Task prompt ->
Reproduce, without alteration, every line of the data; exclude the images.
------------------------
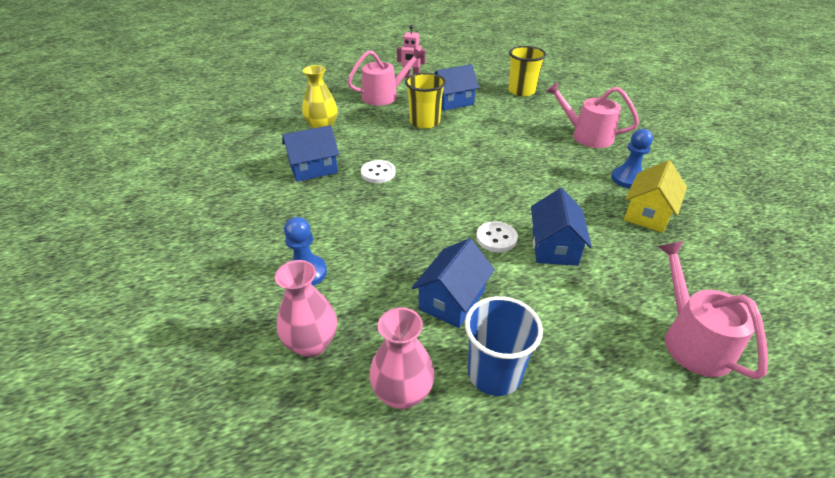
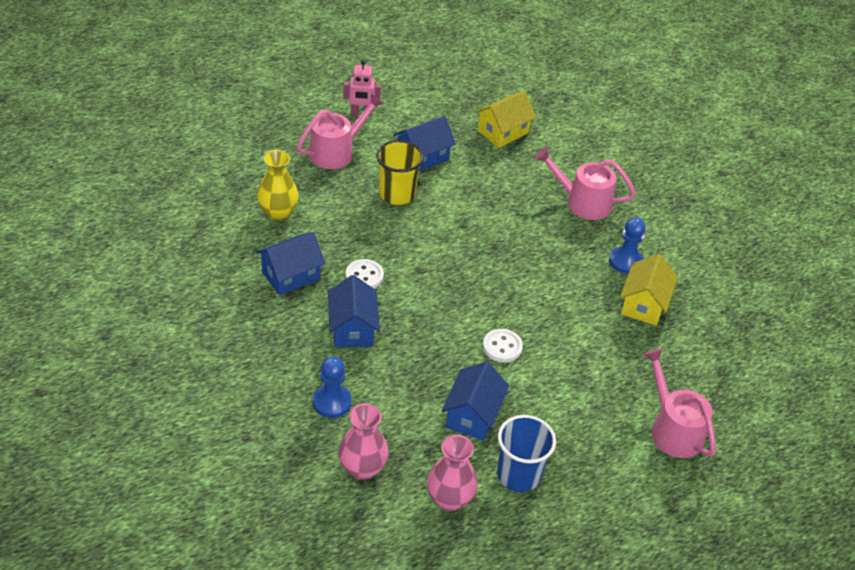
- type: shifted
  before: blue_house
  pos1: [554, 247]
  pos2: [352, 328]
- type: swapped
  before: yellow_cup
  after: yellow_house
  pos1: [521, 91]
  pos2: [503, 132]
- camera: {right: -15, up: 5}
------------------------
Written solution ->
- type: shifted
  before: blue_house
  pos1: [554, 247]
  pos2: [352, 328]
- type: swapped
  before: yellow_cup
  after: yellow_house
  pos1: [521, 91]
  pos2: [503, 132]
- camera: {right: -15, up: 5}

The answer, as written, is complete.